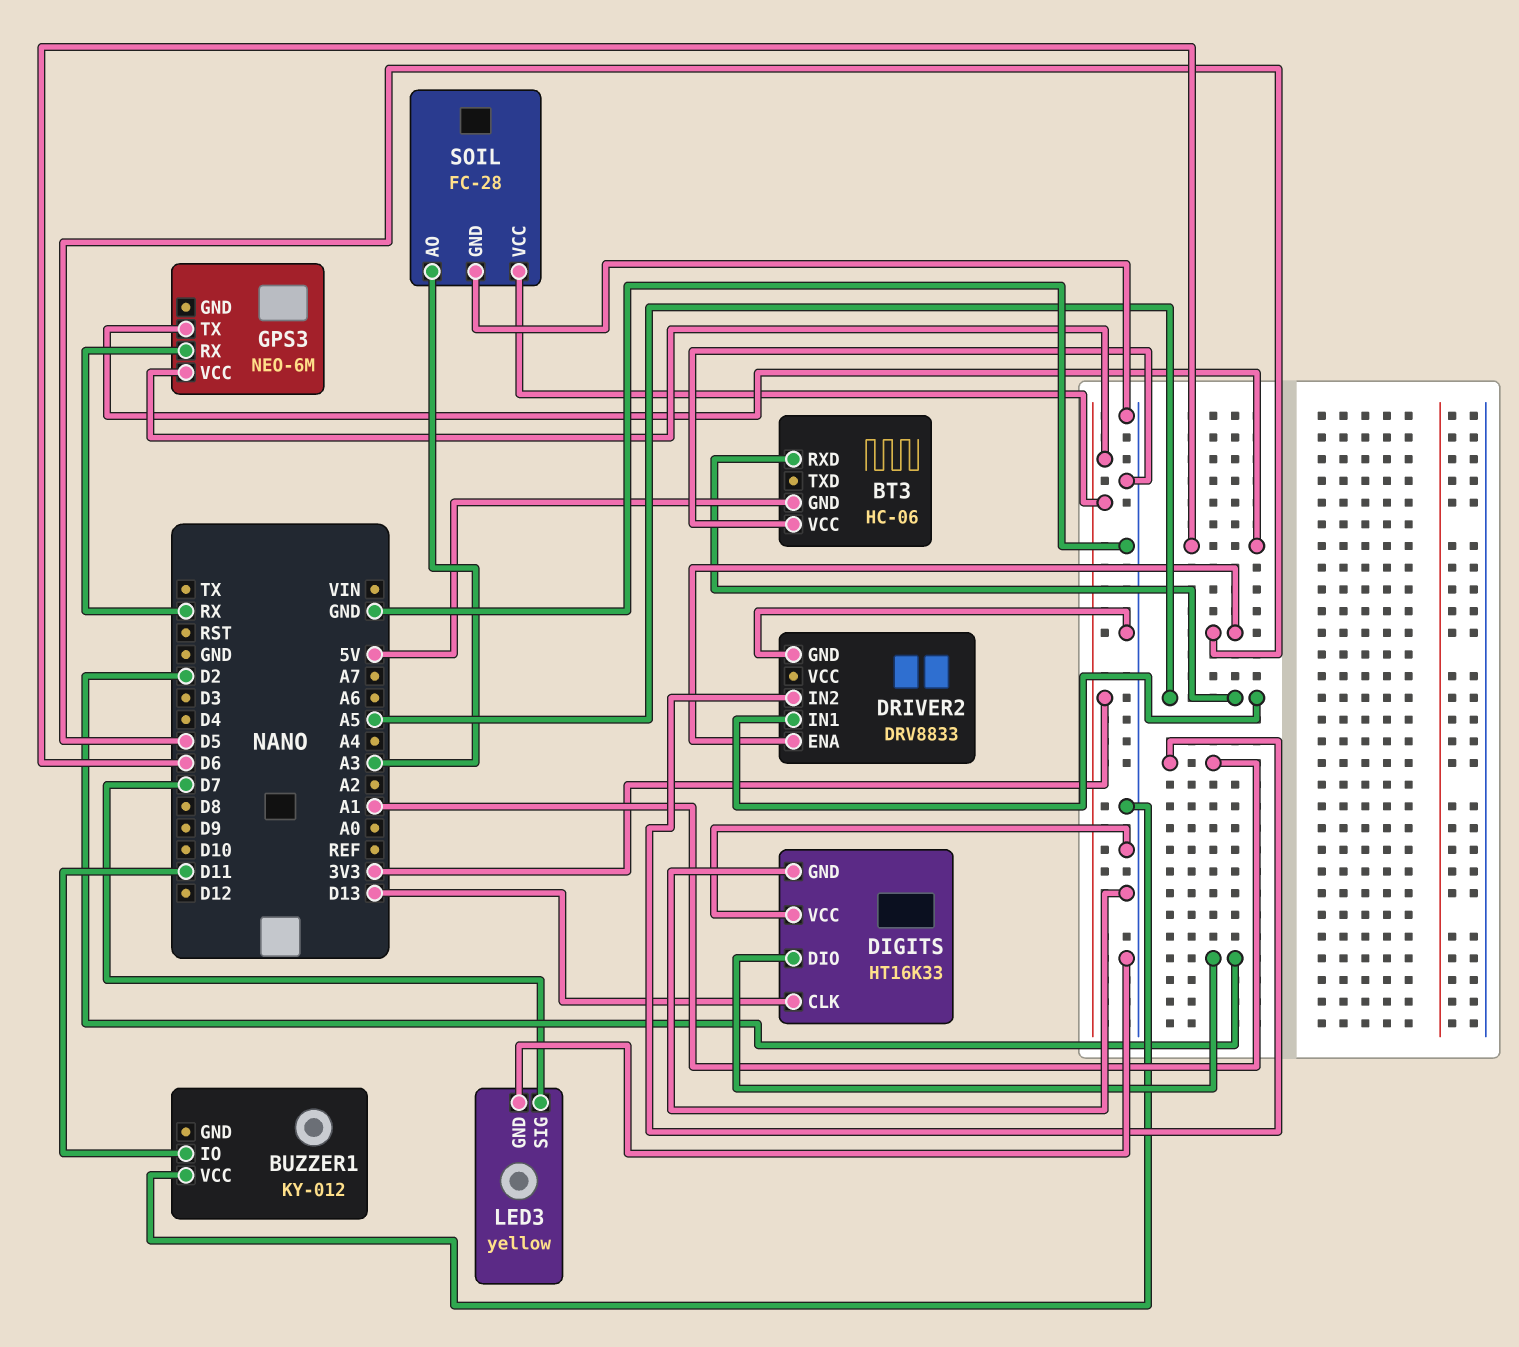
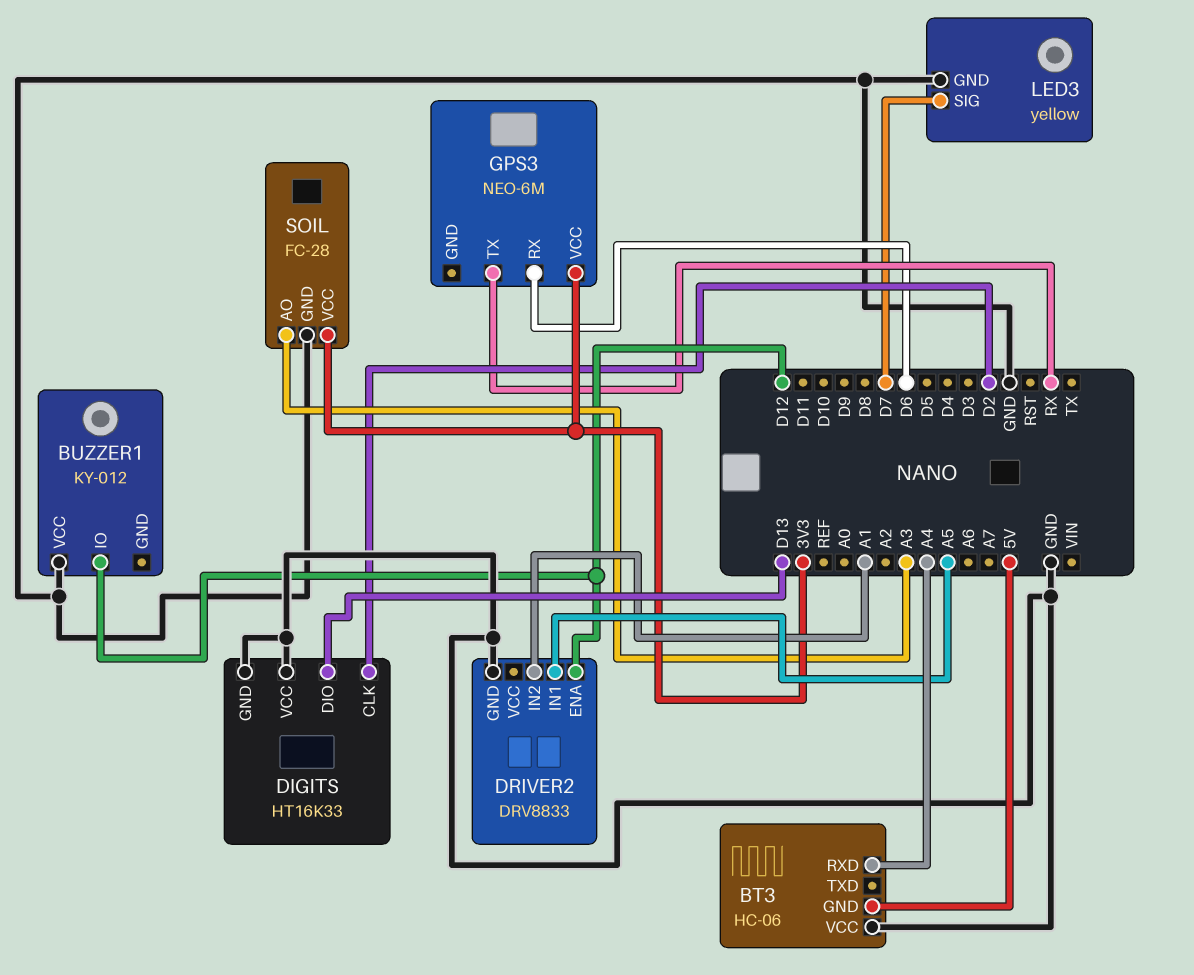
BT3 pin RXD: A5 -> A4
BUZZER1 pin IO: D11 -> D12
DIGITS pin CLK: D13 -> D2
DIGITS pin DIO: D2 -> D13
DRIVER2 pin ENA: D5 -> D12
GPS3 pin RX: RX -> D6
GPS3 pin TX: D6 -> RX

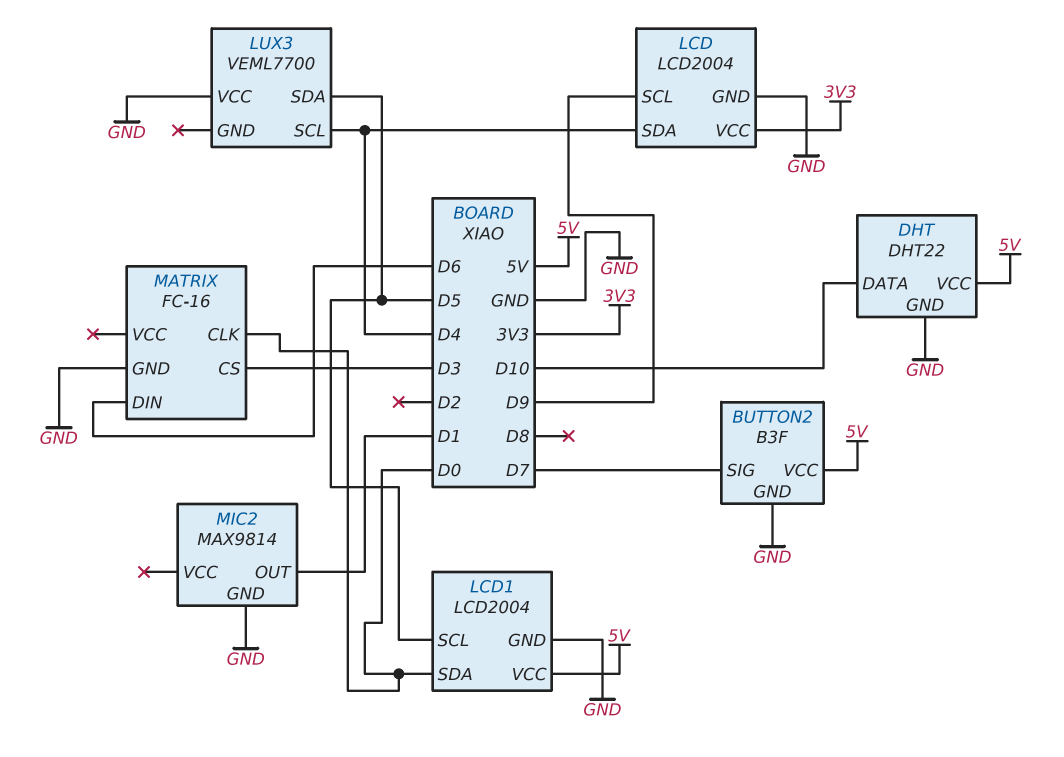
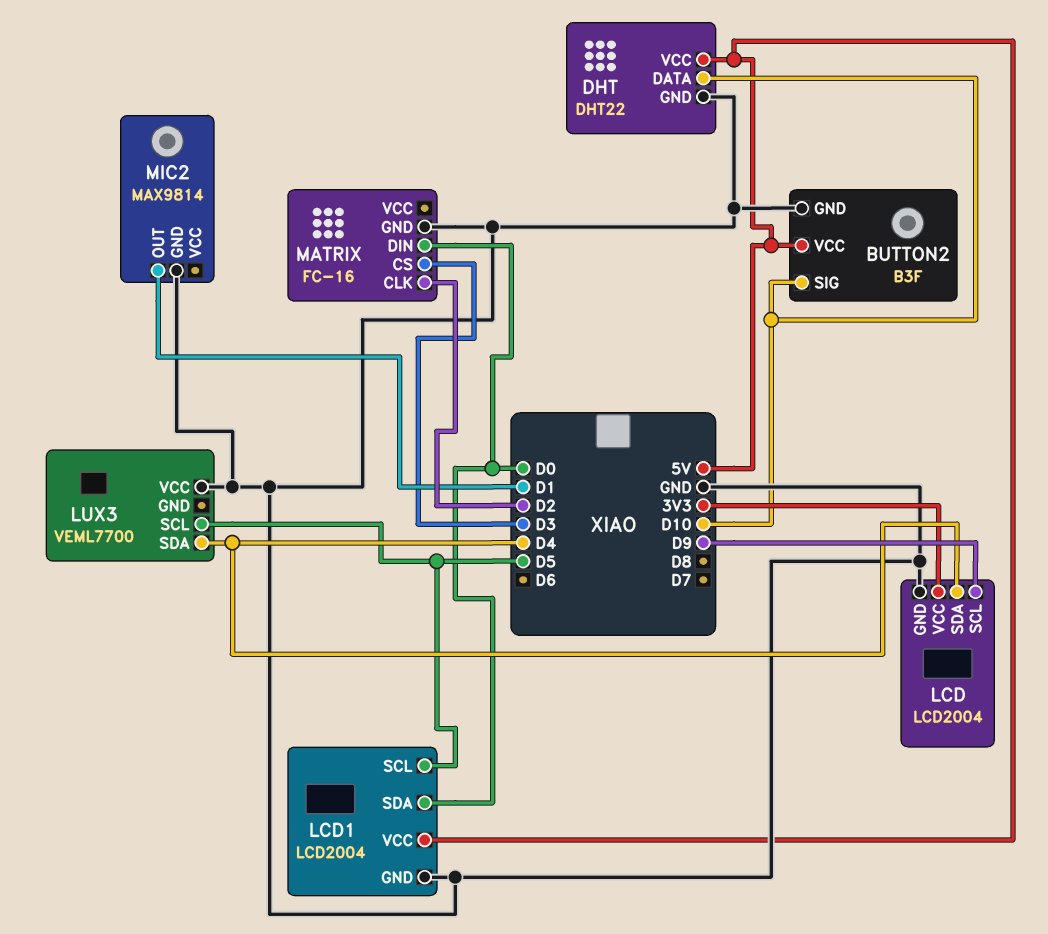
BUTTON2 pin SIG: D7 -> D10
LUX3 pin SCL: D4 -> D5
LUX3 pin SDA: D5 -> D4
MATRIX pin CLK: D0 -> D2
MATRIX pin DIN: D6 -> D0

★ ★ ★

YOUR TASK: Each line in the records above that contains the word "DIGITS" must be copied.

RESPONSE BOX:
DIGITS pin CLK: D13 -> D2
DIGITS pin DIO: D2 -> D13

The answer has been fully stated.